▶ _Task objective_: Go line by line through the data below and count those that hold "pink". Return only the number.

▶ _Provided data_:
------------
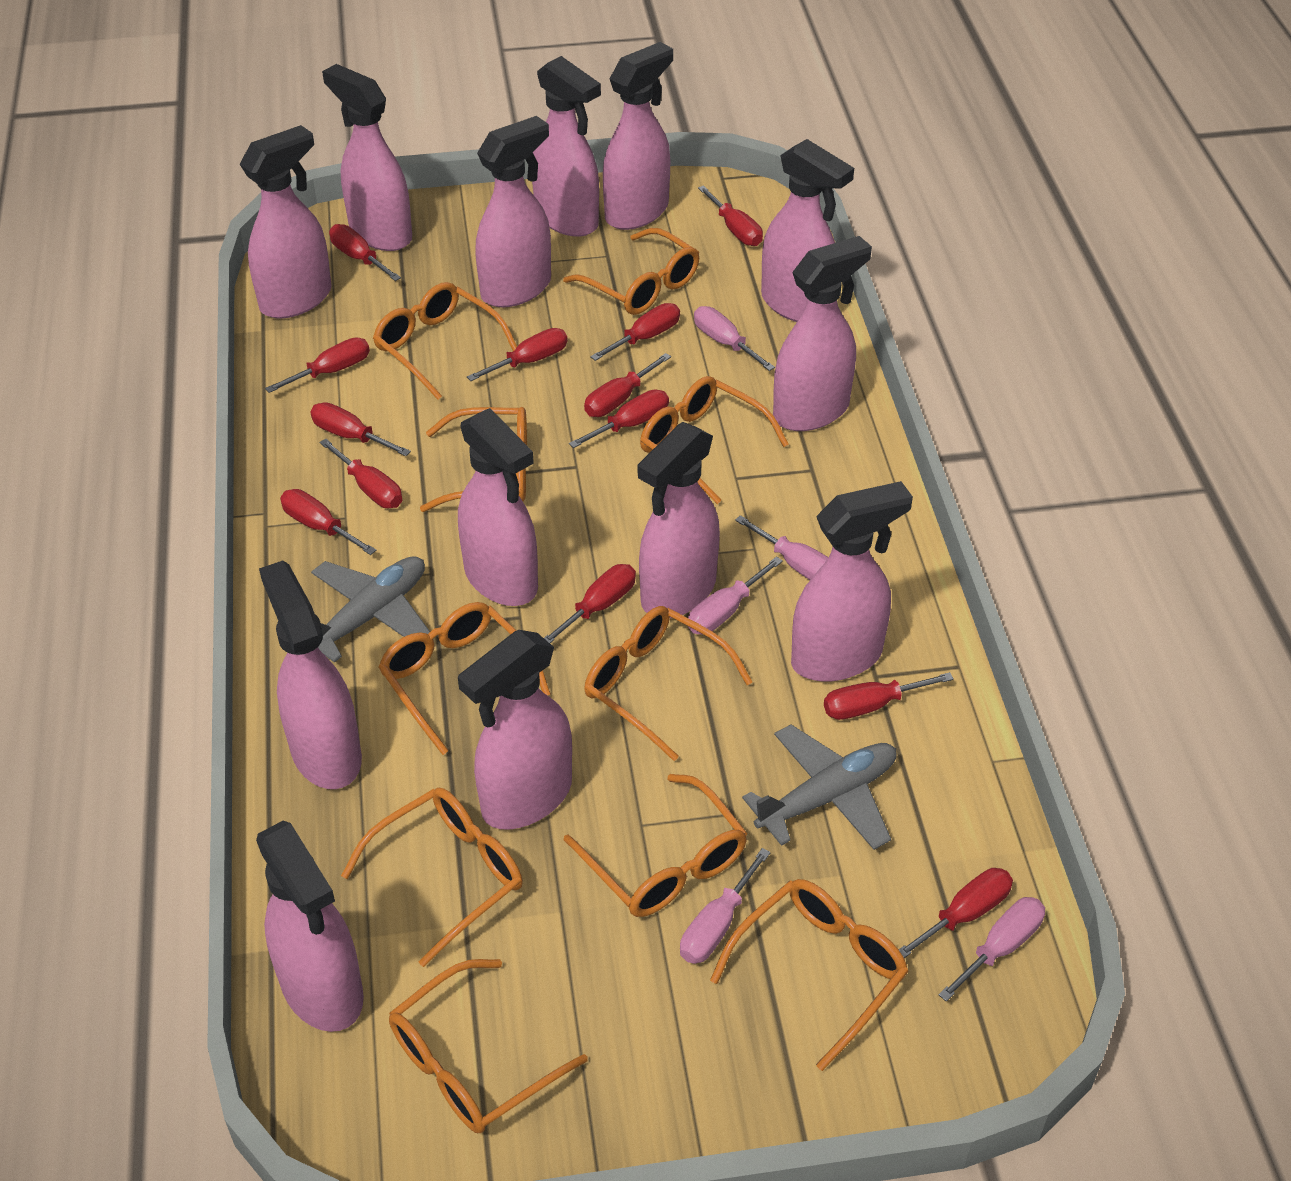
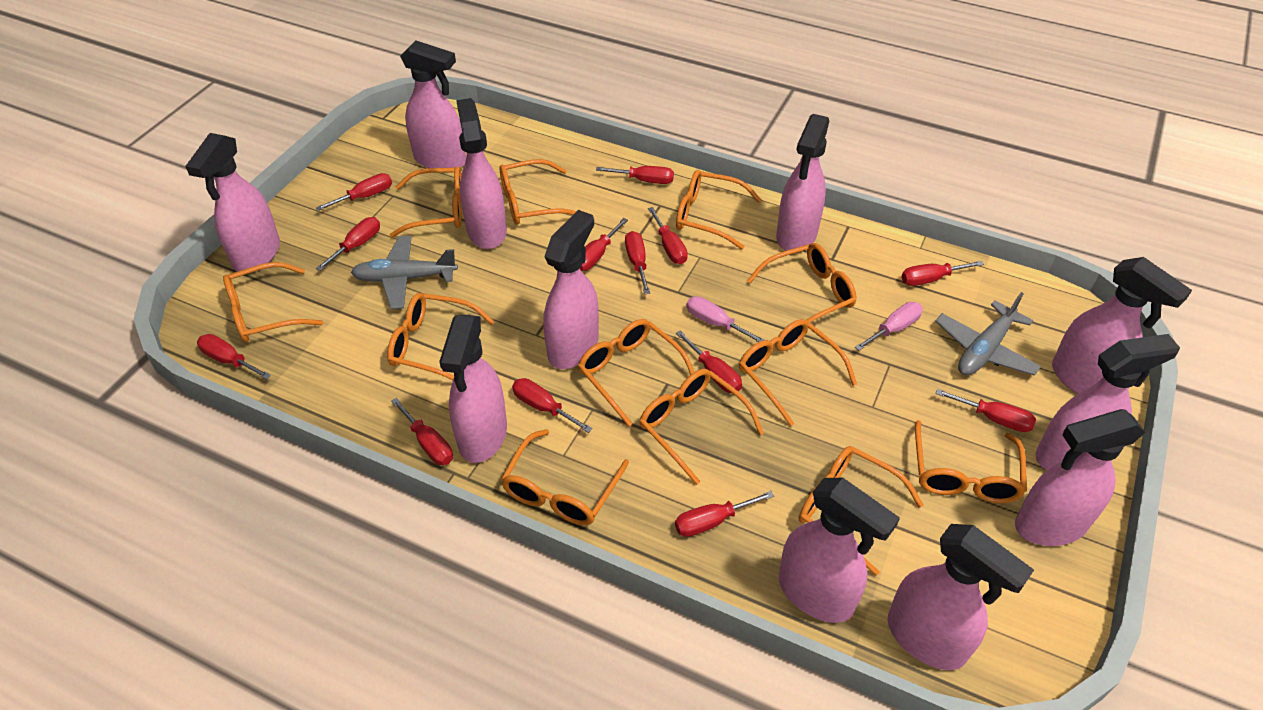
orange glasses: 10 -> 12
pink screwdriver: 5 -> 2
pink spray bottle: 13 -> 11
------------
▶ _Answer section_: 2